[Stored dataset items]
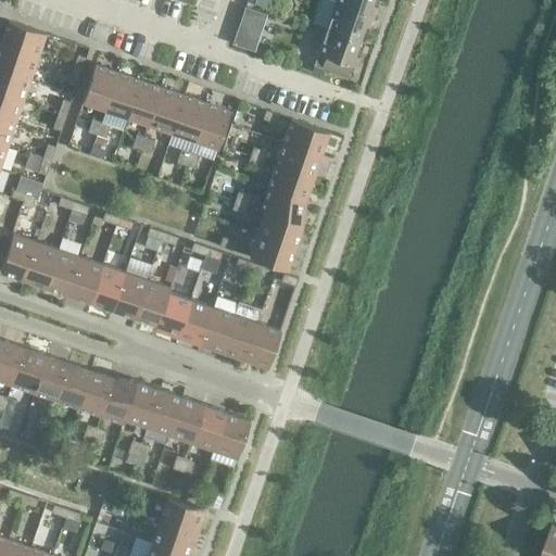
[(378,0),(336,0),(336,2),(374,15),(378,0)]
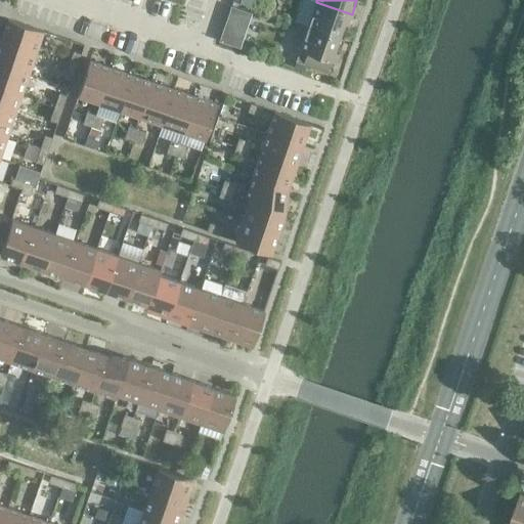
[(352,14),(316,2),(308,27),(344,39),(352,14)]
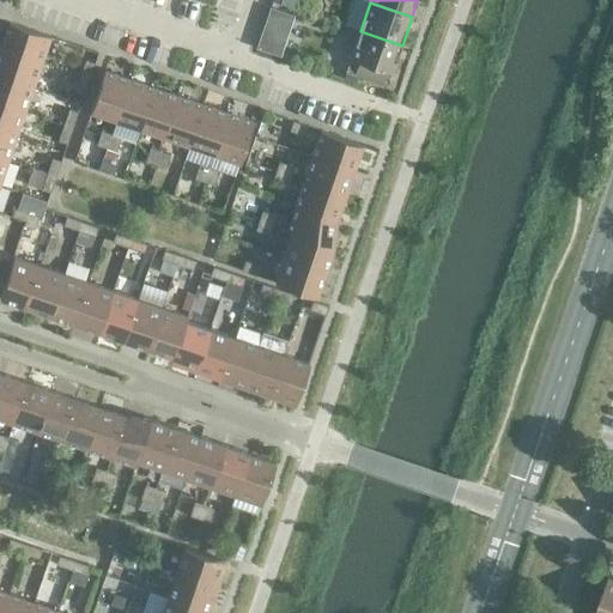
[(269,7),(256,46),(280,54),(293,16),(269,7)]
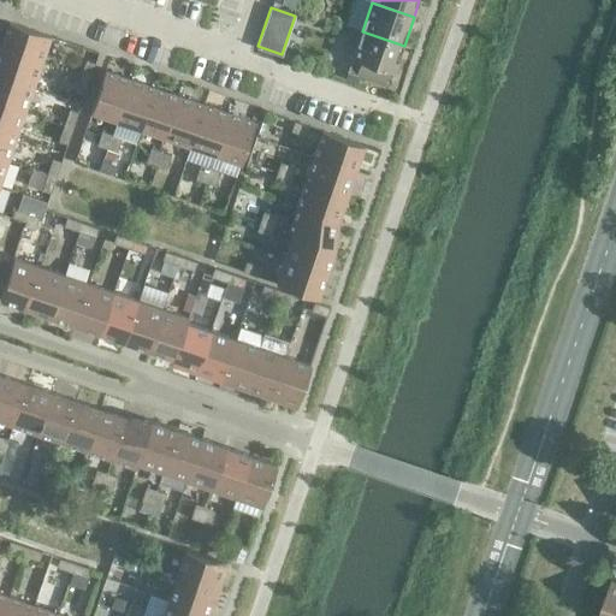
[(51,37),(9,23),(0,48),(42,61),(51,37)]
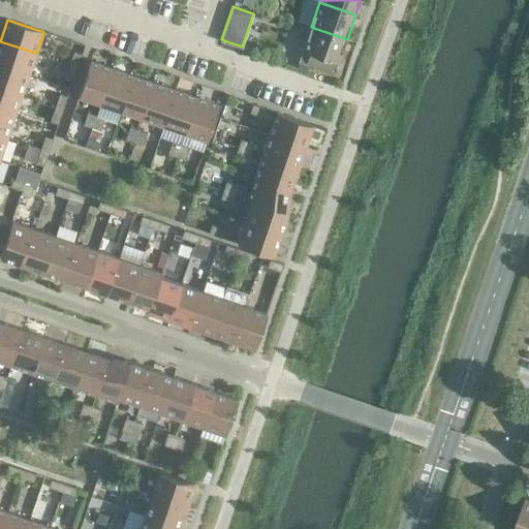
[(347,39),(311,27),(303,51),(309,53),(306,64),(331,72),(334,61),(339,63),(347,39)]
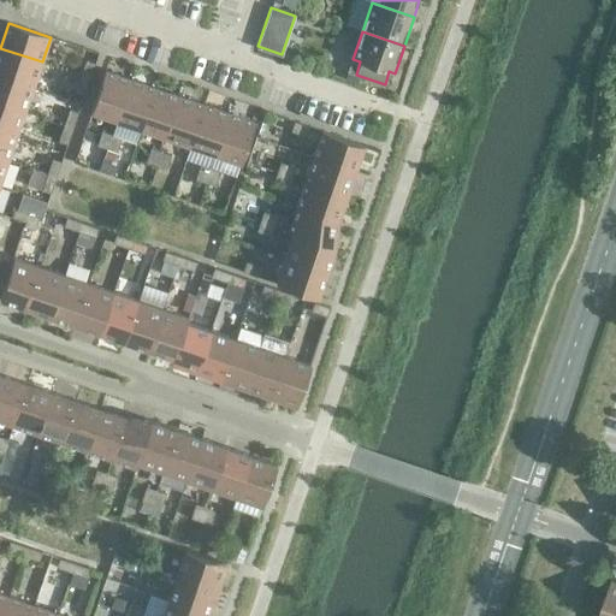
[(42,61),(0,48),(0,75),(34,87),(42,61)]
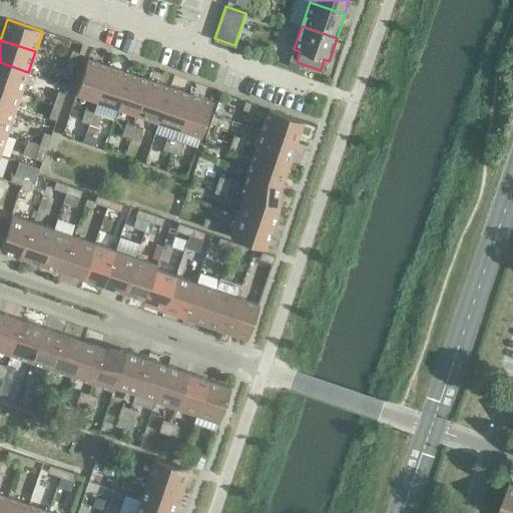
[(72,50),(67,63),(74,66),(79,53),(72,50)]
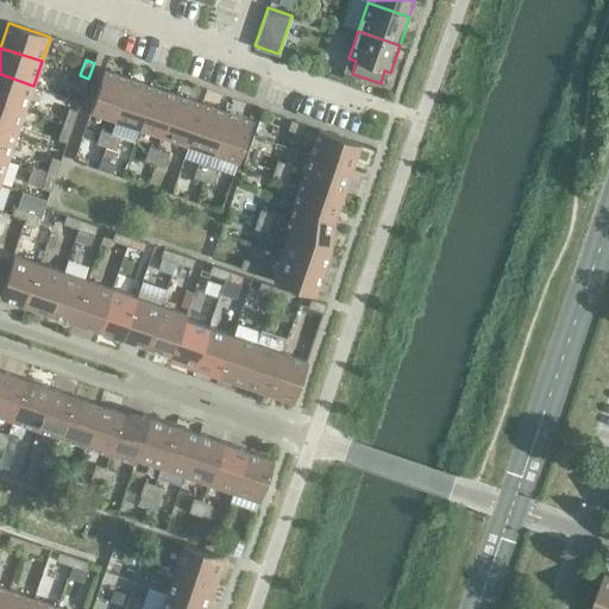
[(130,79),(104,70),(89,111),(115,119),(130,79)]
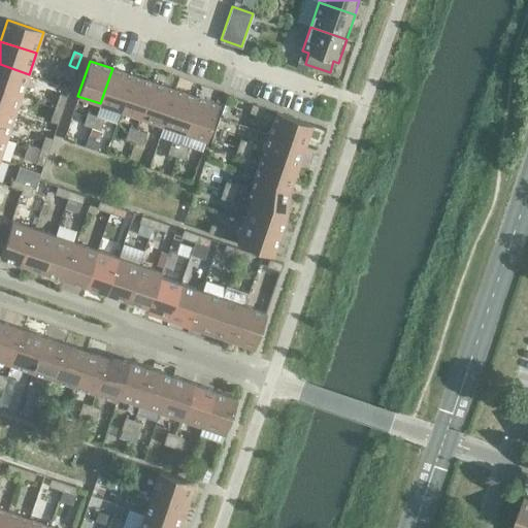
[(29,74),(0,64),(0,88),(22,96),(29,74)]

- The task -
Give back every record exactly. Omit the pictures.

- Written response -
[(378,0),(336,0),(336,2),(374,15),(378,0)]
[(352,14),(316,2),(308,27),(344,39),(352,14)]
[(269,7),(256,46),(280,54),(293,16),(269,7)]
[(51,37),(9,23),(0,48),(42,61),(51,37)]
[(347,39),(311,27),(303,51),(309,53),(306,64),(331,72),(334,61),(339,63),(347,39)]
[(42,61),(0,48),(0,75),(34,87),(42,61)]
[(72,50),(67,63),(74,66),(79,53),(72,50)]
[(130,79),(104,70),(89,111),(115,119),(130,79)]
[(29,74),(0,64),(0,88),(22,96),(29,74)]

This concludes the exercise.